* PROBLEM DETAILS
Find the line with "LINE3 pin AO: D1 -> D2". Transcribe it and each later line of the data exactly, up to and including the last.

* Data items
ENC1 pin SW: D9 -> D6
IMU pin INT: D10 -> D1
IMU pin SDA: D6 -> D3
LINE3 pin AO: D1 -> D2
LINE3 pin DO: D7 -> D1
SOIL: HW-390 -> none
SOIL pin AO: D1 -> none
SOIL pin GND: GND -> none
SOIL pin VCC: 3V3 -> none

* OUTPUT FOR THIS TASK
LINE3 pin AO: D1 -> D2
LINE3 pin DO: D7 -> D1
SOIL: HW-390 -> none
SOIL pin AO: D1 -> none
SOIL pin GND: GND -> none
SOIL pin VCC: 3V3 -> none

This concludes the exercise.